— Data shown —

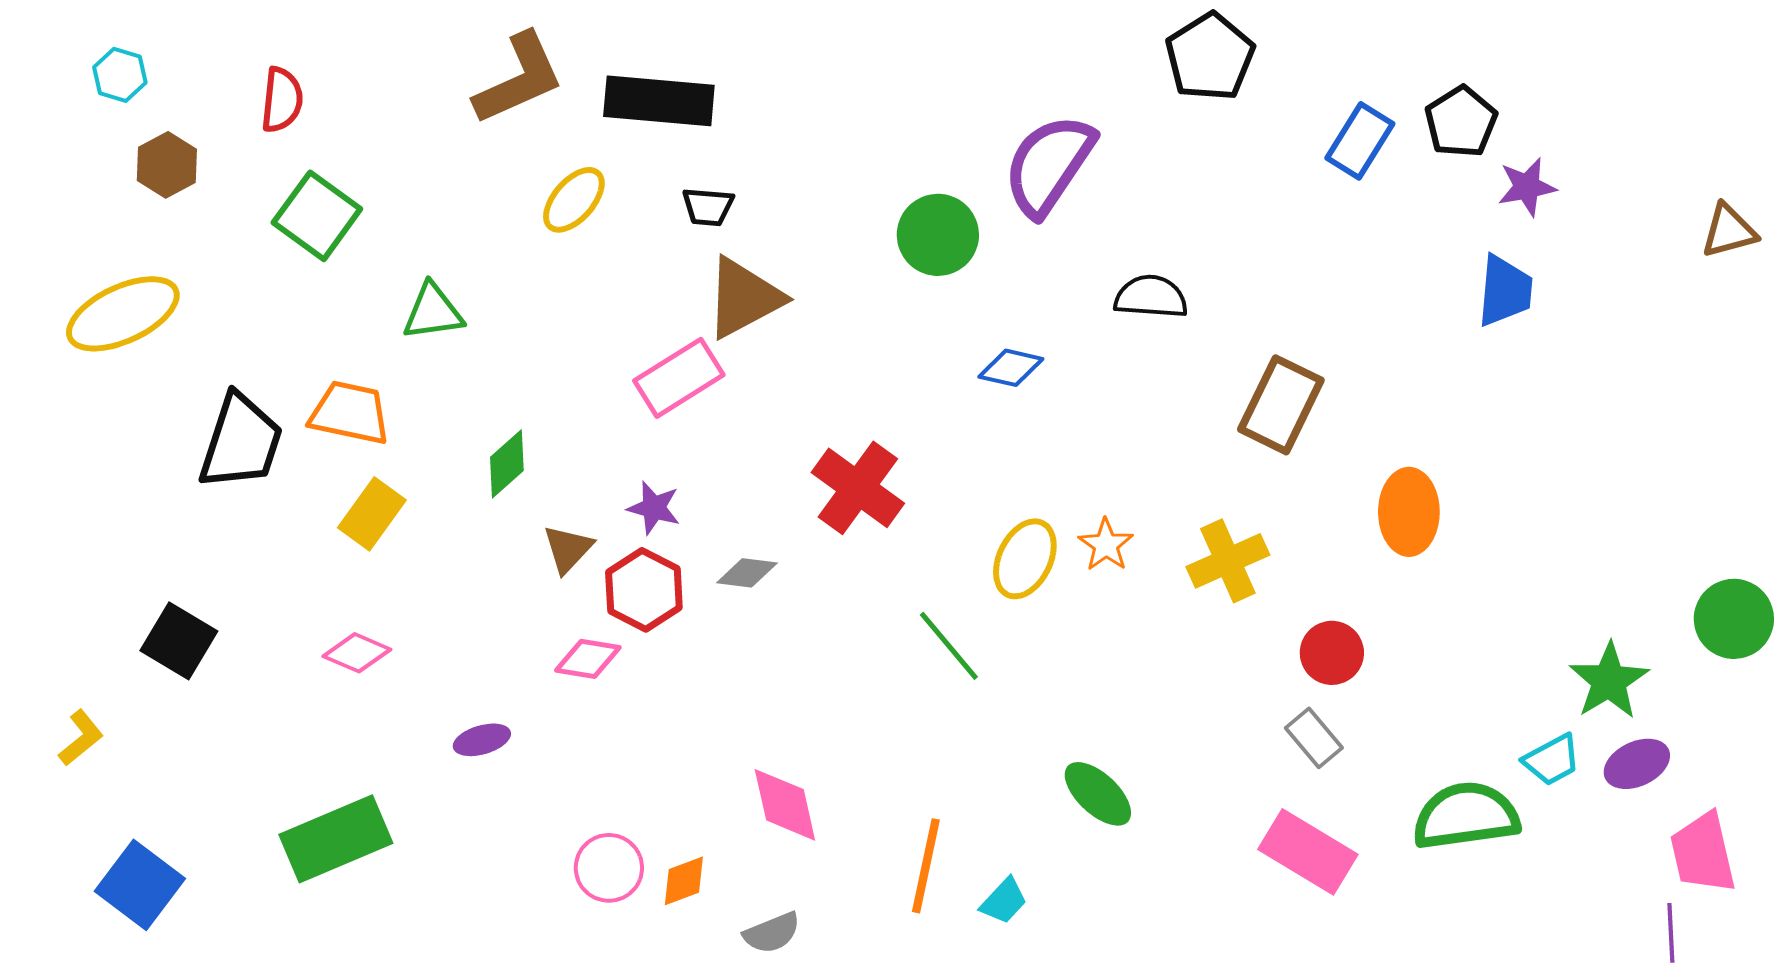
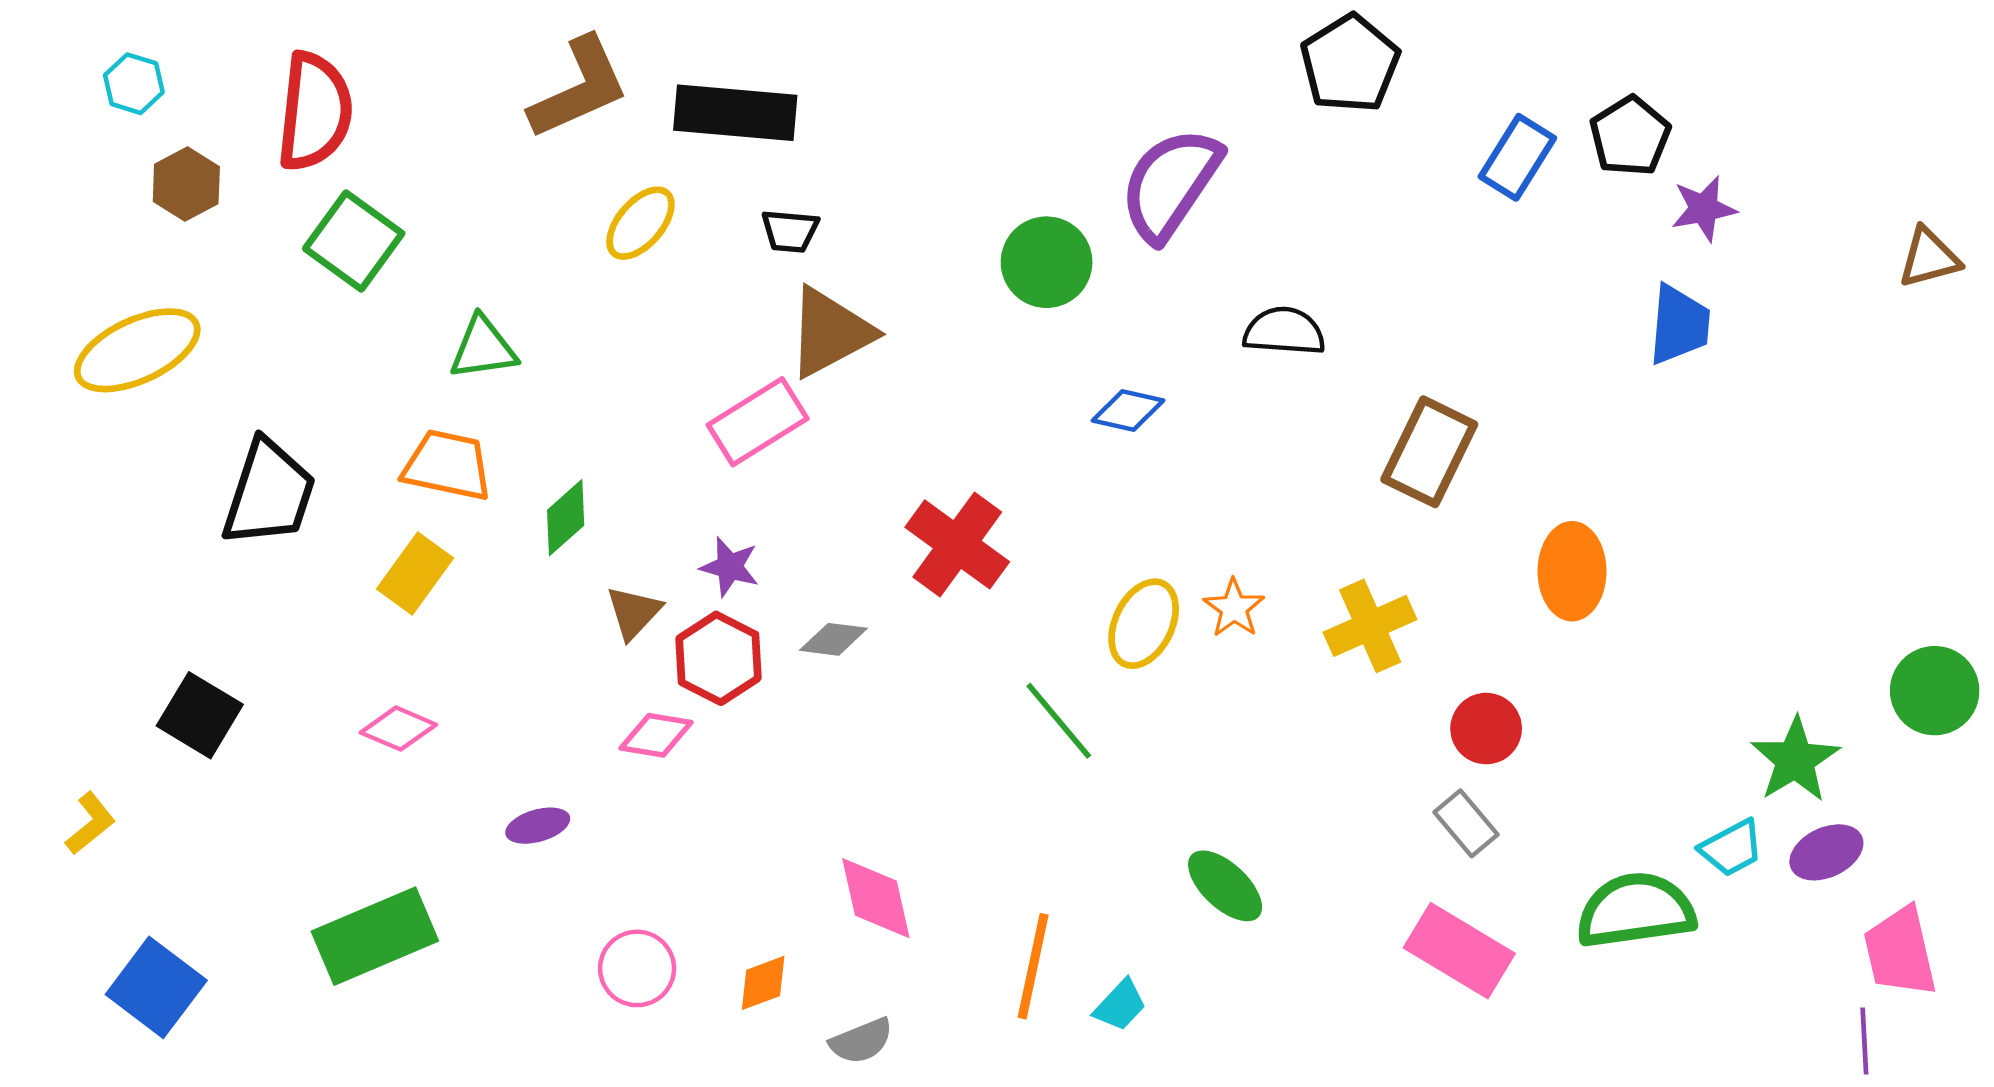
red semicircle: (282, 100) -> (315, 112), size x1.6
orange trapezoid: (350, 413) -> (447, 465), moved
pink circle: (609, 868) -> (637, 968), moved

--

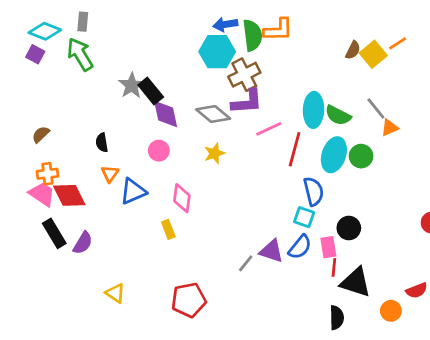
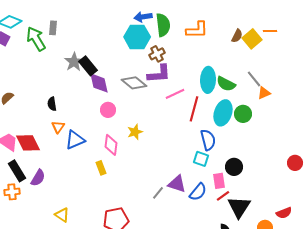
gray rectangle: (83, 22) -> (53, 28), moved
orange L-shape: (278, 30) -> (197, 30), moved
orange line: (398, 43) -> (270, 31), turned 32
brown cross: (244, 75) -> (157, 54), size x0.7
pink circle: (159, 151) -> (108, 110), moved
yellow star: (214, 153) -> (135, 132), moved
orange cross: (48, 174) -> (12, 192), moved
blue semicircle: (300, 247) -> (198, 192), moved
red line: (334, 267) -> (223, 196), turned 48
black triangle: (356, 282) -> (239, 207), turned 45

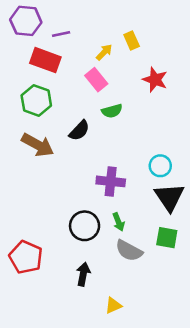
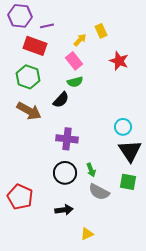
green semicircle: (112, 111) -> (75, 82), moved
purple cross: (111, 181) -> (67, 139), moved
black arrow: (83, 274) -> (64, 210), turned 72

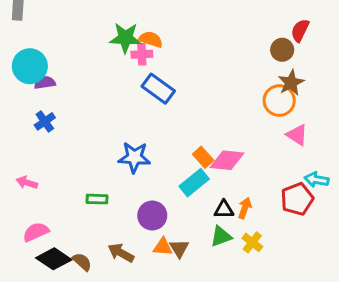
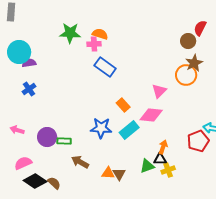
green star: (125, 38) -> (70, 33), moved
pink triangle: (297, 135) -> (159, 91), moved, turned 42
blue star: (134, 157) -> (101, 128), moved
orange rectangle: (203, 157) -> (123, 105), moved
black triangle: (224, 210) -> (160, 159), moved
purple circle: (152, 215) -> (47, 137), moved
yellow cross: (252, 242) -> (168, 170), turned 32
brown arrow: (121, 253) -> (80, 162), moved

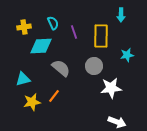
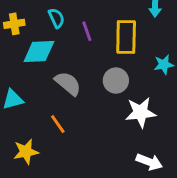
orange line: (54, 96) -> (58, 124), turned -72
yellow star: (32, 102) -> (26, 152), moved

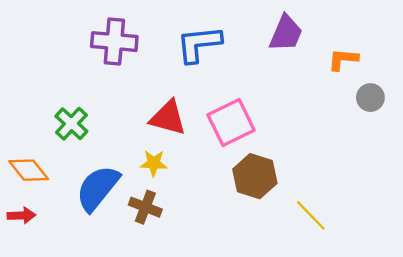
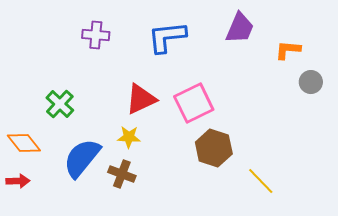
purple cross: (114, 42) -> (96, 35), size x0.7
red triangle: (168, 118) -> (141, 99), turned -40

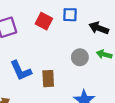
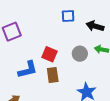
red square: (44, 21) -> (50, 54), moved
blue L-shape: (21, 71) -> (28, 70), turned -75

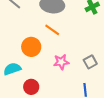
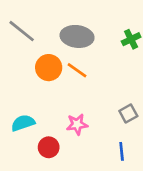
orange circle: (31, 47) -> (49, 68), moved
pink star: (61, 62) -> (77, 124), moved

— Work to be completed —
Take the listing above and repeat exactly the lines from the one containing "red semicircle: (282, 100)" through the one containing "pink circle: (609, 868) -> (637, 968), moved", both included.

— Task response —
red semicircle: (282, 100) -> (315, 112), size x1.6
orange trapezoid: (350, 413) -> (447, 465), moved
pink circle: (609, 868) -> (637, 968), moved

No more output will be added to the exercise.